# [INSTRUCTION]
Give back every record below word for word, with the pictures omitted.
-=-=-=-=-
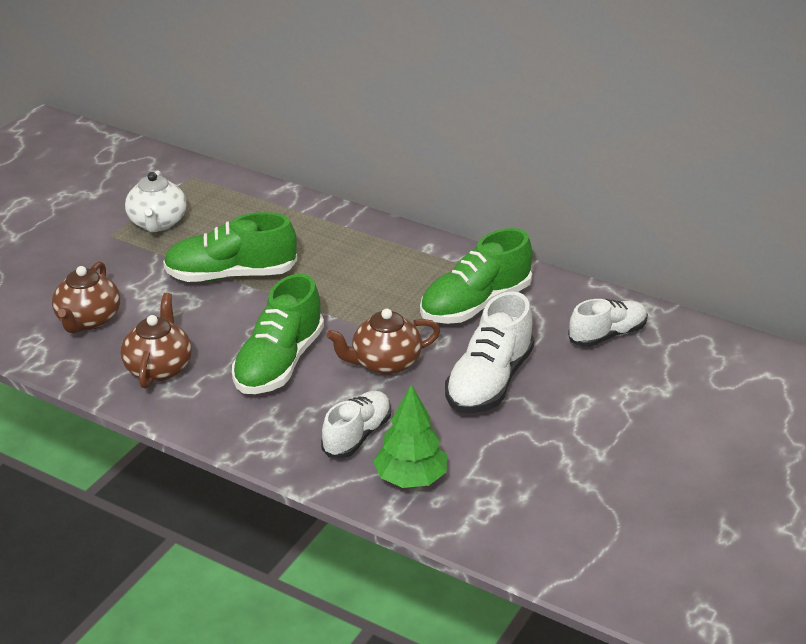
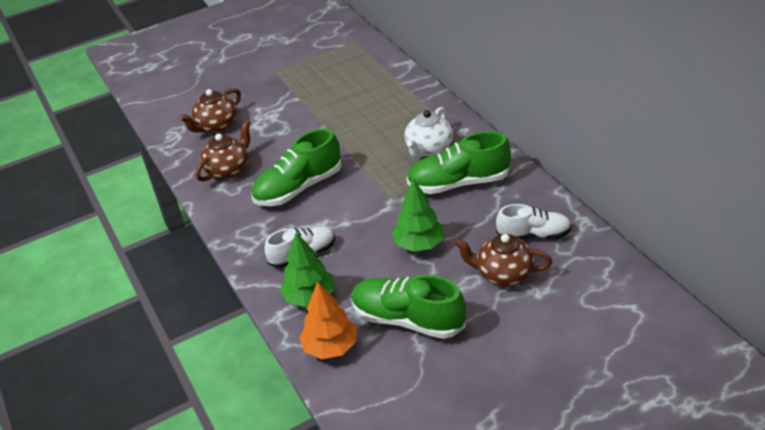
camera: 35 degrees right, 5 degrees up
white teapot [125,170,186,232] -> white teapot moved to [404,107,453,158]
green shoe [163,212,297,282] -> green shoe moved to [351,275,466,339]
brown teapot [327,309,440,375] -> brown teapot moved to [454,234,552,286]
white shoe [445,291,534,414] -> green tree [392,179,444,252]
none -> orange tree [299,281,357,359]

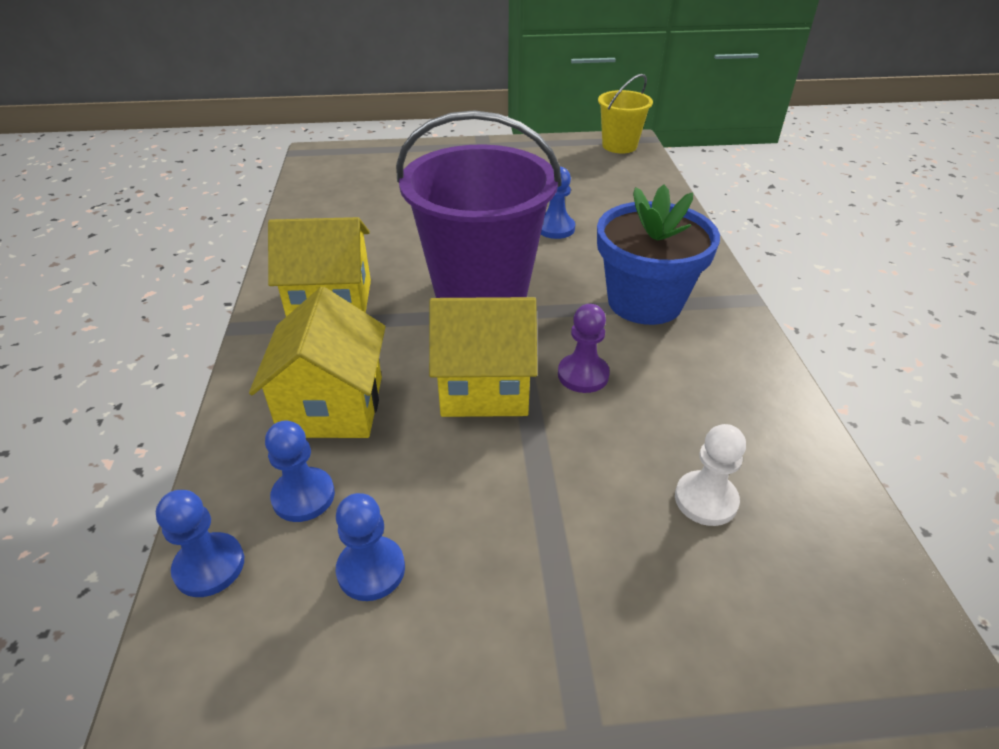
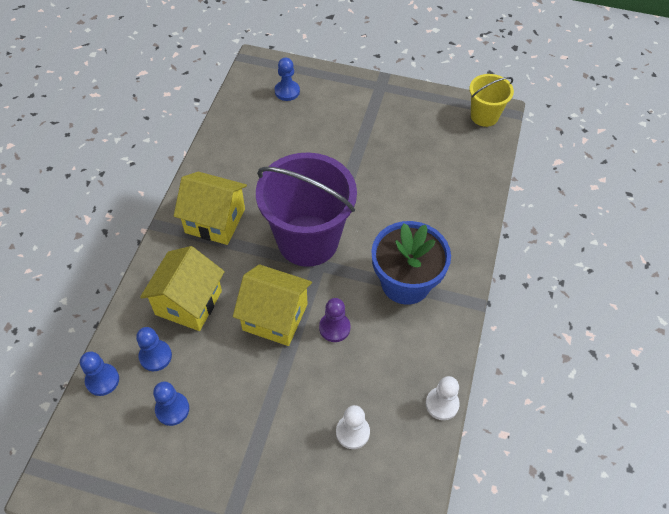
camera: 20 degrees right, 15 degrees up
blue pawn [541,167,575,239] -> blue pawn moved to [275,58,300,101]
none -> white pawn [426,376,460,420]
-=-=-=-=-
# [ANSWER TO THE PROBLEM]
camera: 35 degrees right, 5 degrees up
white teapot [125,170,186,232] -> white teapot moved to [404,107,453,158]
green shoe [163,212,297,282] -> green shoe moved to [351,275,466,339]
brown teapot [327,309,440,375] -> brown teapot moved to [454,234,552,286]
white shoe [445,291,534,414] -> green tree [392,179,444,252]
none -> orange tree [299,281,357,359]

camera: 20 degrees right, 15 degrees up
blue pawn [541,167,575,239] -> blue pawn moved to [275,58,300,101]
none -> white pawn [426,376,460,420]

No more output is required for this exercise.